Gather every line of the records below that contains the string "kern", and copy each one out in full.

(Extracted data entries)
---+---

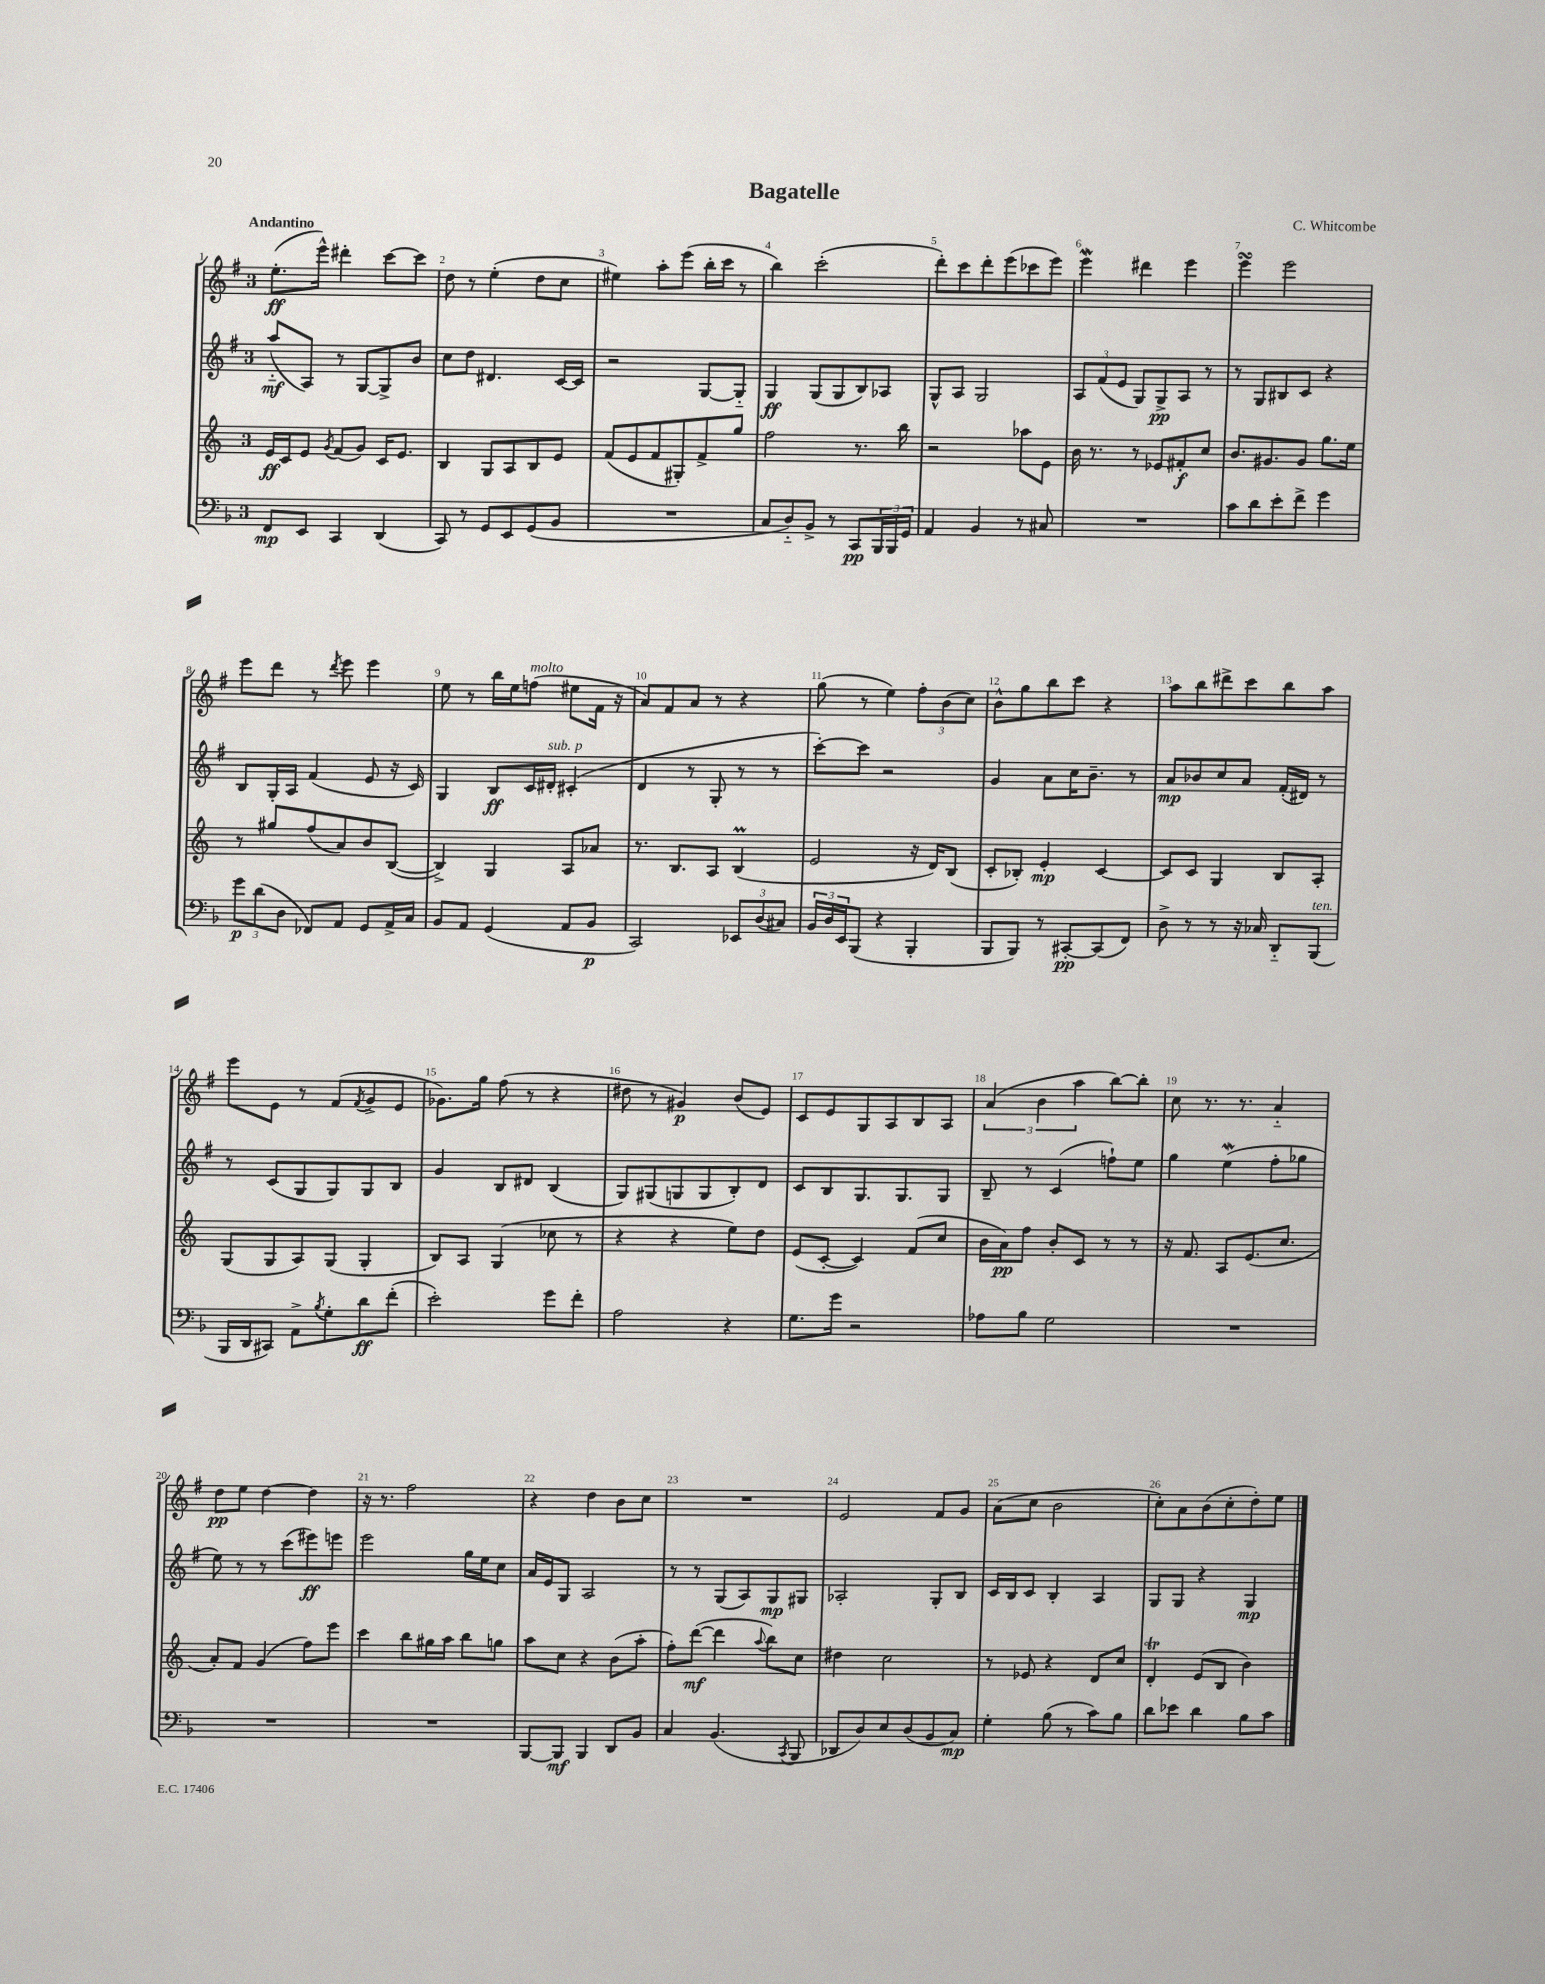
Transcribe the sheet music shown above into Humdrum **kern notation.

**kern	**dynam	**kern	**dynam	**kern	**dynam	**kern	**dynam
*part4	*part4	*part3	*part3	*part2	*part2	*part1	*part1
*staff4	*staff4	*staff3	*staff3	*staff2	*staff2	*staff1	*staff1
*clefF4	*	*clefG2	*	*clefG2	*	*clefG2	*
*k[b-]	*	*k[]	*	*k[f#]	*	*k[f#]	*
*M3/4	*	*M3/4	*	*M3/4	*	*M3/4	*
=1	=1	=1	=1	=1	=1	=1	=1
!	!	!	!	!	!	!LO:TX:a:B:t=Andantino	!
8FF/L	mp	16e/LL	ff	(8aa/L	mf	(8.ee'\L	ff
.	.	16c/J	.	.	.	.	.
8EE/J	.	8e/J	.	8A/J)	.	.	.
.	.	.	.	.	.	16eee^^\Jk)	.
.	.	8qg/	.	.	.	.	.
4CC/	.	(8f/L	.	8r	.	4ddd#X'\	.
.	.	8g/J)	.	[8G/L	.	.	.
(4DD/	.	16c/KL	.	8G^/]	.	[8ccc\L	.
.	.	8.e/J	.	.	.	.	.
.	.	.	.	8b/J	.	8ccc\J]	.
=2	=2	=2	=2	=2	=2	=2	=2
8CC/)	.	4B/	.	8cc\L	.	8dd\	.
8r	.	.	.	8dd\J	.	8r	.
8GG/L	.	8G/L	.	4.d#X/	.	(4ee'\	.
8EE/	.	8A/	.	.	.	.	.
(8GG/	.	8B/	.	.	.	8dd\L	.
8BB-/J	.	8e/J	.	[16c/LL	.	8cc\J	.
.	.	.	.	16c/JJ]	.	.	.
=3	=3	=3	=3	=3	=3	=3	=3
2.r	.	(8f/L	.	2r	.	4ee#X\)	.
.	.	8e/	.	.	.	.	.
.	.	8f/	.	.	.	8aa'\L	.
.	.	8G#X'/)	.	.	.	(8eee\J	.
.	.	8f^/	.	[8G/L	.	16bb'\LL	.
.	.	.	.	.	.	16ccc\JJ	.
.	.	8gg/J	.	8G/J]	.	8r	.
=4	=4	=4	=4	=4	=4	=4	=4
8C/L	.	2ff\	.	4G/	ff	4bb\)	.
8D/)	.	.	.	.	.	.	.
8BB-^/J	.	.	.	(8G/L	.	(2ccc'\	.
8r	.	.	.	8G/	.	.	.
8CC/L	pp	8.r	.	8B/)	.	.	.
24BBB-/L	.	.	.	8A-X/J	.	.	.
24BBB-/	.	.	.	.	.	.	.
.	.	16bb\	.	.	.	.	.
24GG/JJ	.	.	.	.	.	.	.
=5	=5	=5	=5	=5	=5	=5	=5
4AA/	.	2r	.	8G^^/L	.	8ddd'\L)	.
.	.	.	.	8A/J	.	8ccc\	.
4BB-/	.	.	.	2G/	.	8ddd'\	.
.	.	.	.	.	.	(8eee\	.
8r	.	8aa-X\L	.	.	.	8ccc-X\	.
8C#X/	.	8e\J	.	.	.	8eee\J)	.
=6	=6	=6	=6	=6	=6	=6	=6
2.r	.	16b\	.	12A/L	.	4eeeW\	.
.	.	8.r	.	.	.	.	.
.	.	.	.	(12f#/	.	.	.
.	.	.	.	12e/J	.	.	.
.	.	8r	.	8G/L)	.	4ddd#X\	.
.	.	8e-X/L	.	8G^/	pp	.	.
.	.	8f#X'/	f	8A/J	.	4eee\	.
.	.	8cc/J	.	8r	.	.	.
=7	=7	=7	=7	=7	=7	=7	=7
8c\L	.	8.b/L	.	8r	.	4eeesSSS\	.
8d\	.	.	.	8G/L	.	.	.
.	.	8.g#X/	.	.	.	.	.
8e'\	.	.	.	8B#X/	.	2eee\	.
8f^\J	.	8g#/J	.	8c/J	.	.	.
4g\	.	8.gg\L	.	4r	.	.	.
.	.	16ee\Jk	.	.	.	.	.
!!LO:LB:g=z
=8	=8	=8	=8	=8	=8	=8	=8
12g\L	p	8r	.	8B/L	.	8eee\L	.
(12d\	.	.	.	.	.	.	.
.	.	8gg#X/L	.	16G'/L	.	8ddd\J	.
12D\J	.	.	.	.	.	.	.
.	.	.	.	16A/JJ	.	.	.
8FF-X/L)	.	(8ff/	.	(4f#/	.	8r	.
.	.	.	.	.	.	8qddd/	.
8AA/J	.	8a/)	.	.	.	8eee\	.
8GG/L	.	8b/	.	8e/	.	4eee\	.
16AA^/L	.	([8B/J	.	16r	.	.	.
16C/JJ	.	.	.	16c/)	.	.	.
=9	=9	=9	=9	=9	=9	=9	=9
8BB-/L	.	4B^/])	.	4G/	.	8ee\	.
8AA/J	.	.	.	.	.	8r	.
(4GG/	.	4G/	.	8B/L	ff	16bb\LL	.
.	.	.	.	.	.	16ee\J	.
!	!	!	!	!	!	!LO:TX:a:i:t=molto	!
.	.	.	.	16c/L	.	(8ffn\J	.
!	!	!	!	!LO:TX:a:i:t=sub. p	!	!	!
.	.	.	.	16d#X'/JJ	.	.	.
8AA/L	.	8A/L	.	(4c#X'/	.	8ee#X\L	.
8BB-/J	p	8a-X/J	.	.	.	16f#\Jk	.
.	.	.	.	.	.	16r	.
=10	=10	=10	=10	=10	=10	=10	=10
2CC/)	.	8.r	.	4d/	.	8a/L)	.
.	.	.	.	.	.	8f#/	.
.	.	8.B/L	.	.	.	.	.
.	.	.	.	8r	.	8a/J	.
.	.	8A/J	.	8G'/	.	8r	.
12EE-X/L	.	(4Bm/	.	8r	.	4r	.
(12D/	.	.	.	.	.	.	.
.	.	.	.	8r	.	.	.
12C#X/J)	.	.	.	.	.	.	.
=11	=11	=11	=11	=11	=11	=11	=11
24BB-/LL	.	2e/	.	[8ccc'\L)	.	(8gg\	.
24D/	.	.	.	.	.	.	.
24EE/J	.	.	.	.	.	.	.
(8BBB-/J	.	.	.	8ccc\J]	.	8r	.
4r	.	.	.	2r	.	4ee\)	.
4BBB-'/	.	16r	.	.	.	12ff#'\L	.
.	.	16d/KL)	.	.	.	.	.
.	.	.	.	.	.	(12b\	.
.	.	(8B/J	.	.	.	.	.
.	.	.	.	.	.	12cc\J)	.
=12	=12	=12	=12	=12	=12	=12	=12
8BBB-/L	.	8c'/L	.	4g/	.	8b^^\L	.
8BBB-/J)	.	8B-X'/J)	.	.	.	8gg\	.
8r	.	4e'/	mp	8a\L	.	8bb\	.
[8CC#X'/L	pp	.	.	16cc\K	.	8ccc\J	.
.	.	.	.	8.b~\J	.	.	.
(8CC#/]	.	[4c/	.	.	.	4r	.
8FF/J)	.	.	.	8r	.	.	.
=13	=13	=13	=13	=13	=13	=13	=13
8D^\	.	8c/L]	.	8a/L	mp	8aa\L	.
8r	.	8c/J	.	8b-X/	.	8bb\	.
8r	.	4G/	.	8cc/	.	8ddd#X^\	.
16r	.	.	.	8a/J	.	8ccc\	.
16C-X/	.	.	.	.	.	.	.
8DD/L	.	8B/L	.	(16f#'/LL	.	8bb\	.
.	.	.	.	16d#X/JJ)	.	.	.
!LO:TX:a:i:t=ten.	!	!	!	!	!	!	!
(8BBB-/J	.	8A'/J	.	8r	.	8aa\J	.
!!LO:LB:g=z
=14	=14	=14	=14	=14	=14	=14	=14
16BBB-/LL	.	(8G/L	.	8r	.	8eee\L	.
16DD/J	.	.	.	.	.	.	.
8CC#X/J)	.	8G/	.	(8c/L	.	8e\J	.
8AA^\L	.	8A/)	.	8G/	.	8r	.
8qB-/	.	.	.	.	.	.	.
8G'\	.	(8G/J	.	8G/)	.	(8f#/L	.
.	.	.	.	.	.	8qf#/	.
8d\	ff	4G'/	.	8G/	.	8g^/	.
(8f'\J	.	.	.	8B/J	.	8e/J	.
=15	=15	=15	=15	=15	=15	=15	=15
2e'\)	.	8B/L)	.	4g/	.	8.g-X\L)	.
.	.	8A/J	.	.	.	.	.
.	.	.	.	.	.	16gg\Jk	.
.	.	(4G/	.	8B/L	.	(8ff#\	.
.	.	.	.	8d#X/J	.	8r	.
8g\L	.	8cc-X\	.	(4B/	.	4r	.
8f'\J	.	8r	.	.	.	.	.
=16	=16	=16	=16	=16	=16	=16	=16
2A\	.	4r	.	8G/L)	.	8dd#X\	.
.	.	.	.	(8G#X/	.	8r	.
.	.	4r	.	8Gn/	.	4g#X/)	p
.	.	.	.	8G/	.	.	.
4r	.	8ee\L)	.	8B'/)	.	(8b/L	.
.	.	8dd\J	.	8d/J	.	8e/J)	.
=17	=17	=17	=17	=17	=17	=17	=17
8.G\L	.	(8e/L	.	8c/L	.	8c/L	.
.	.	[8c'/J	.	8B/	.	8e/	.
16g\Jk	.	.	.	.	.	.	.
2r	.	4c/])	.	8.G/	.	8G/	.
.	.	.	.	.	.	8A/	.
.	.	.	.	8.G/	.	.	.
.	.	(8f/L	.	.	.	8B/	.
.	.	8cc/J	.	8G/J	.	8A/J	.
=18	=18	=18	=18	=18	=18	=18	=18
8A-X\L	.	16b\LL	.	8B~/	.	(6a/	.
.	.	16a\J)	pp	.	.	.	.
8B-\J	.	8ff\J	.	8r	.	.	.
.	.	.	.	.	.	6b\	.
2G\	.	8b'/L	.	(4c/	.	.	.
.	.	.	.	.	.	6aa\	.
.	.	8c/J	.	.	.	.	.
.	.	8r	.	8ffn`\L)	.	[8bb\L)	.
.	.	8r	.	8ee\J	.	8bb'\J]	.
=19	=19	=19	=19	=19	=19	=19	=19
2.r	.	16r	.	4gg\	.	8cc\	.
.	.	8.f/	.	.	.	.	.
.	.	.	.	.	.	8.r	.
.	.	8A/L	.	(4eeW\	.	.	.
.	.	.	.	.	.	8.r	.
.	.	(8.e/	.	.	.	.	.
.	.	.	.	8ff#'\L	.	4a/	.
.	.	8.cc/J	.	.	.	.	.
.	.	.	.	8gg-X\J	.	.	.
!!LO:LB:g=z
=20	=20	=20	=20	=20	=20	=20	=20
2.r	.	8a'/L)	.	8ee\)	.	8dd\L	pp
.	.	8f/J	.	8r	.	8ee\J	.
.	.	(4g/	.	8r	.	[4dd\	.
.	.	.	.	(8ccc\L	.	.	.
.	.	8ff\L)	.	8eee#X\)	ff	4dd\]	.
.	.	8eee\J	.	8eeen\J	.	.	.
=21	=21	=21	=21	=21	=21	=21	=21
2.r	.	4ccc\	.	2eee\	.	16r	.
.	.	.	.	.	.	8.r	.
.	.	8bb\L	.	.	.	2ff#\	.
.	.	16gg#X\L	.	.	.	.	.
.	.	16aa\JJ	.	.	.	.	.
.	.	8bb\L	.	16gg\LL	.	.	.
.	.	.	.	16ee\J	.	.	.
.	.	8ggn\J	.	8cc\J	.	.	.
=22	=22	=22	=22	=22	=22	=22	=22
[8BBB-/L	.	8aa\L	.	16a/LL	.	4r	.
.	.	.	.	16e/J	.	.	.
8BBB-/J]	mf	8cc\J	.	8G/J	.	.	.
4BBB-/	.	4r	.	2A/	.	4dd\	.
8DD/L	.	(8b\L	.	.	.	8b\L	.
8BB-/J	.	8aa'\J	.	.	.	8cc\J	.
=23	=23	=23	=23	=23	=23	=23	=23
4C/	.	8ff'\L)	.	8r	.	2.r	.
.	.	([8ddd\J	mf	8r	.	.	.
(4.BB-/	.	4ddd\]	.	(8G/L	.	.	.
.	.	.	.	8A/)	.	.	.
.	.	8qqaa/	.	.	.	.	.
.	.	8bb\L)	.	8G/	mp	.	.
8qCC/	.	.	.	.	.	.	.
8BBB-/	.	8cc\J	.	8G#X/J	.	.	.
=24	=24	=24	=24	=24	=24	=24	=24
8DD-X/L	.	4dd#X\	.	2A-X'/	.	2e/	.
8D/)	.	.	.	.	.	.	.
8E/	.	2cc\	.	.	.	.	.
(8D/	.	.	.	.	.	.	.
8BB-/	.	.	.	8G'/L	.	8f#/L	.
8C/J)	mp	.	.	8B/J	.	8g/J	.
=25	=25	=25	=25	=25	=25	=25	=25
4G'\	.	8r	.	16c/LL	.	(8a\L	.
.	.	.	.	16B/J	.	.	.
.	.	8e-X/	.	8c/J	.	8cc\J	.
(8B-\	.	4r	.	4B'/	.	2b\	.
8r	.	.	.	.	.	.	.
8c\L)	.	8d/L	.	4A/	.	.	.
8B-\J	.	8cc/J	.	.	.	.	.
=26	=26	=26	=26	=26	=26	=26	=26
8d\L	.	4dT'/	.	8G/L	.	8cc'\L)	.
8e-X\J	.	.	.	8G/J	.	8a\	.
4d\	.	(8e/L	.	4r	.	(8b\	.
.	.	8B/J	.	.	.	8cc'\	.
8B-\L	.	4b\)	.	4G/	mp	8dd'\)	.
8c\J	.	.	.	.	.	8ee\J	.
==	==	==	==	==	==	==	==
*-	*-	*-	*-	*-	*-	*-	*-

---+---

CORRECT ANSWER:
Transcribe the sheet music shown above into Humdrum **kern notation.
**kern	**dynam	**kern	**dynam	**kern	**dynam	**kern	**dynam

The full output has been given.